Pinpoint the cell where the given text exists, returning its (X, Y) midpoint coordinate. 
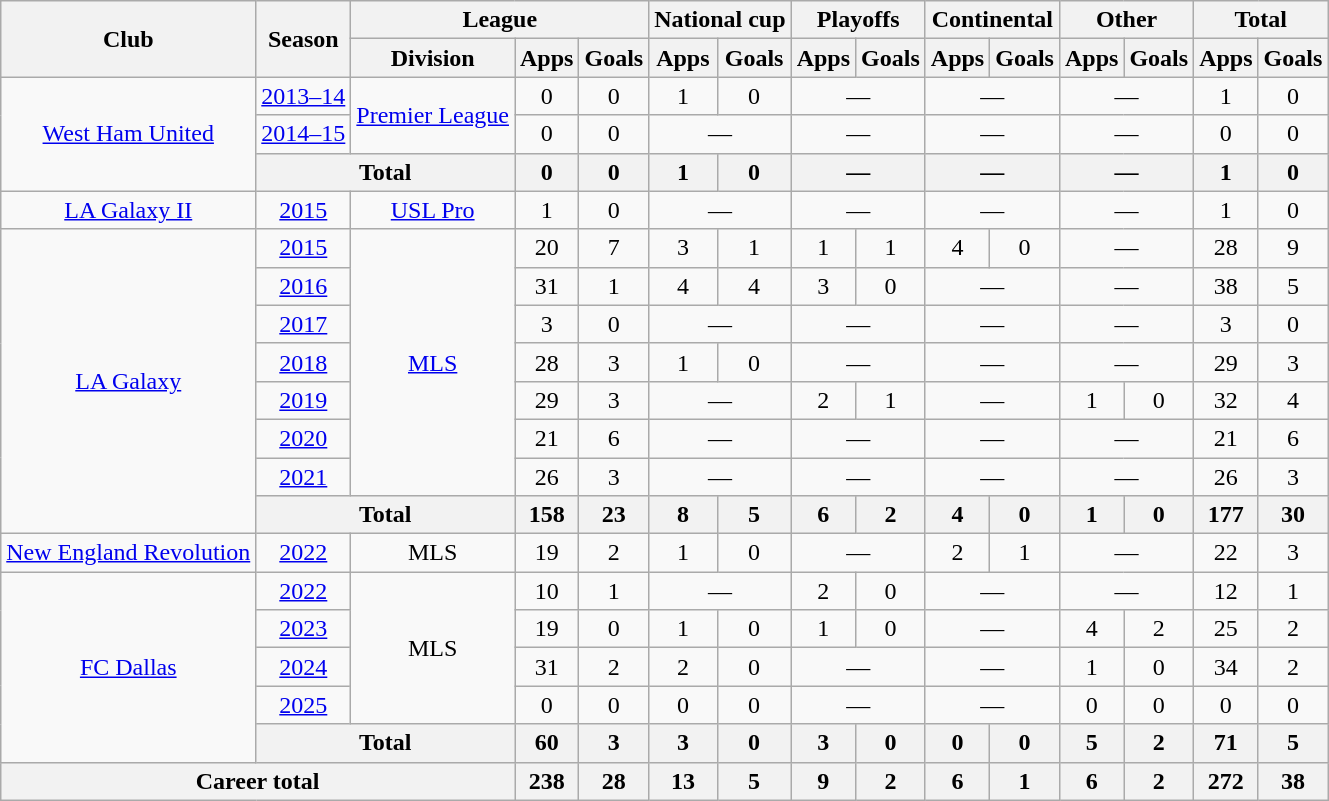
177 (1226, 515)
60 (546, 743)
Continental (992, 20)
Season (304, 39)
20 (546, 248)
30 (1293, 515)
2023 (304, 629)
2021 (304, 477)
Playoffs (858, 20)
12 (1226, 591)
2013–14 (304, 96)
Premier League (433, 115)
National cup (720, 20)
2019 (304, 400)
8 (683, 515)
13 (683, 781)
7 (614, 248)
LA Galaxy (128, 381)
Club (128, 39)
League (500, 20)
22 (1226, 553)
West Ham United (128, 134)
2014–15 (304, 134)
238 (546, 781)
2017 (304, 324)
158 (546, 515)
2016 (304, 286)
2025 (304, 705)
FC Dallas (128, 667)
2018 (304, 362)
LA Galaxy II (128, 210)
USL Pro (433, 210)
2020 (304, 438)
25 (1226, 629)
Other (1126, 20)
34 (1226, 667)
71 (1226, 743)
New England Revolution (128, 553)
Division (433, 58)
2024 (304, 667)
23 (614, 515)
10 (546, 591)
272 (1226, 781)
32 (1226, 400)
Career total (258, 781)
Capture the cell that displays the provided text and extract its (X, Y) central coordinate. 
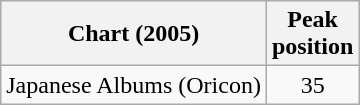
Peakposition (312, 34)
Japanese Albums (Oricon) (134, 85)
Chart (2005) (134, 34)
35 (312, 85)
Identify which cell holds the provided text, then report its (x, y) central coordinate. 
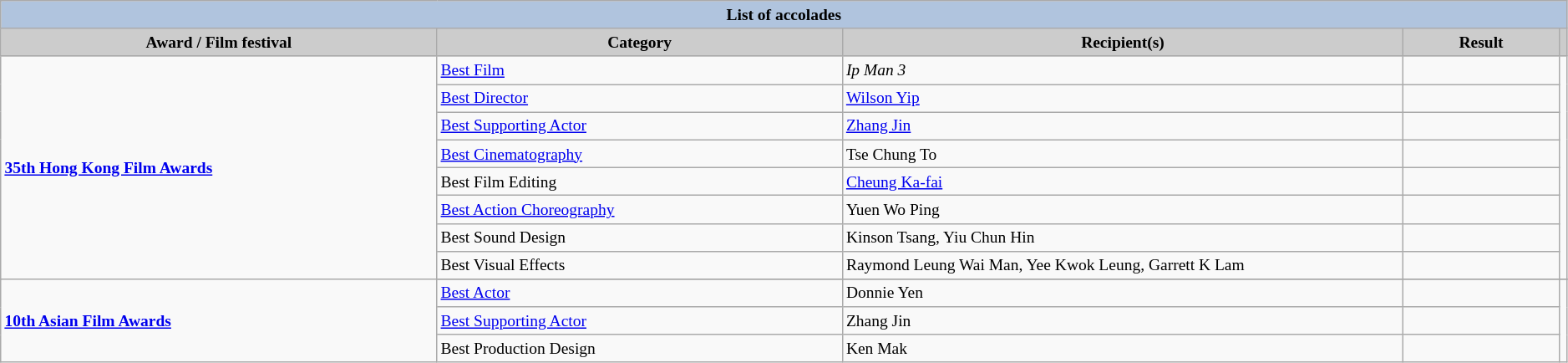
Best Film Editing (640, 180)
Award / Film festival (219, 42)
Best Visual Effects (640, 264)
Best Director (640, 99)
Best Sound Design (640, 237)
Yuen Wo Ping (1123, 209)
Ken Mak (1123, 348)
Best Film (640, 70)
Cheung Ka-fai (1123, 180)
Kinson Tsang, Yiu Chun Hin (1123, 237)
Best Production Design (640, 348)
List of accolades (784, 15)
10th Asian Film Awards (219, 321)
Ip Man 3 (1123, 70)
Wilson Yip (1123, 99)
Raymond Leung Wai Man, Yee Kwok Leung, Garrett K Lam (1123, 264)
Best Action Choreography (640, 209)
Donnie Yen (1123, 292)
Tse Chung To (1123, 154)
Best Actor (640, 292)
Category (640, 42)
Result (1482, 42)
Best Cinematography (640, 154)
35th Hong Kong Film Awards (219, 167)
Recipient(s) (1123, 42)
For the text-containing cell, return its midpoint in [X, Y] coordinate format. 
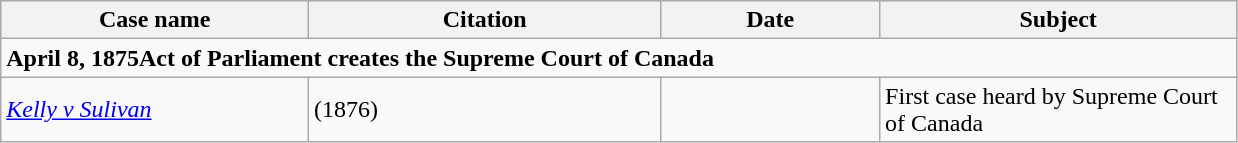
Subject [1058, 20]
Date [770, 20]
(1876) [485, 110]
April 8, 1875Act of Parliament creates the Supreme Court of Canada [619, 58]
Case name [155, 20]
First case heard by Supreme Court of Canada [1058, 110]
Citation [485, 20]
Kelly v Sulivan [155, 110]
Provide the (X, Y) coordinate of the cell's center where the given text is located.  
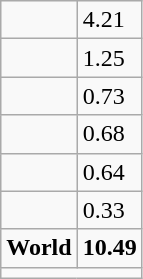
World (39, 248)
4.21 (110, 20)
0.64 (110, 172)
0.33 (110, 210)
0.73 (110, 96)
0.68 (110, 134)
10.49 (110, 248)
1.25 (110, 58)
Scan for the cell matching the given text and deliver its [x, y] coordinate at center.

● **Given exercise**:
Rewrite the material above with "Career total" changed to "Overall total" and everything else left as it is. Omit the pictures.

● **Solution to the exercise**:
Pinpoint the cell where the given text exists, returning its (X, Y) midpoint coordinate. 
177 (1226, 515)
60 (546, 743)
Continental (992, 20)
Season (304, 39)
20 (546, 248)
30 (1293, 515)
2023 (304, 629)
2021 (304, 477)
Playoffs (858, 20)
12 (1226, 591)
2013–14 (304, 96)
Premier League (433, 115)
National cup (720, 20)
2019 (304, 400)
8 (683, 515)
13 (683, 781)
7 (614, 248)
LA Galaxy (128, 381)
Club (128, 39)
League (500, 20)
22 (1226, 553)
West Ham United (128, 134)
2014–15 (304, 134)
238 (546, 781)
2017 (304, 324)
158 (546, 515)
2016 (304, 286)
2025 (304, 705)
FC Dallas (128, 667)
2018 (304, 362)
LA Galaxy II (128, 210)
USL Pro (433, 210)
2020 (304, 438)
25 (1226, 629)
Other (1126, 20)
34 (1226, 667)
71 (1226, 743)
New England Revolution (128, 553)
Division (433, 58)
2024 (304, 667)
23 (614, 515)
10 (546, 591)
272 (1226, 781)
32 (1226, 400)
Overall total (258, 781)
Capture the cell that displays the provided text and extract its (X, Y) central coordinate. 
Peakposition (312, 34)
Japanese Albums (Oricon) (134, 85)
Chart (2005) (134, 34)
35 (312, 85)
Identify which cell holds the provided text, then report its (x, y) central coordinate. 
Best Film Editing (640, 180)
Award / Film festival (219, 42)
Best Visual Effects (640, 264)
Best Director (640, 99)
Best Sound Design (640, 237)
Yuen Wo Ping (1123, 209)
Ken Mak (1123, 348)
Best Film (640, 70)
Cheung Ka-fai (1123, 180)
Kinson Tsang, Yiu Chun Hin (1123, 237)
Best Production Design (640, 348)
List of accolades (784, 15)
10th Asian Film Awards (219, 321)
Ip Man 3 (1123, 70)
Wilson Yip (1123, 99)
Raymond Leung Wai Man, Yee Kwok Leung, Garrett K Lam (1123, 264)
Best Action Choreography (640, 209)
Donnie Yen (1123, 292)
Tse Chung To (1123, 154)
Best Actor (640, 292)
Category (640, 42)
Result (1482, 42)
Best Cinematography (640, 154)
35th Hong Kong Film Awards (219, 167)
Recipient(s) (1123, 42)
For the text-containing cell, return its midpoint in [X, Y] coordinate format. 
Subject [1058, 20]
Date [770, 20]
(1876) [485, 110]
April 8, 1875Act of Parliament creates the Supreme Court of Canada [619, 58]
Case name [155, 20]
First case heard by Supreme Court of Canada [1058, 110]
Citation [485, 20]
Kelly v Sulivan [155, 110]
Provide the (X, Y) coordinate of the cell's center where the given text is located.  
World (39, 248)
4.21 (110, 20)
0.64 (110, 172)
0.33 (110, 210)
0.73 (110, 96)
0.68 (110, 134)
10.49 (110, 248)
1.25 (110, 58)
Scan for the cell matching the given text and deliver its [x, y] coordinate at center.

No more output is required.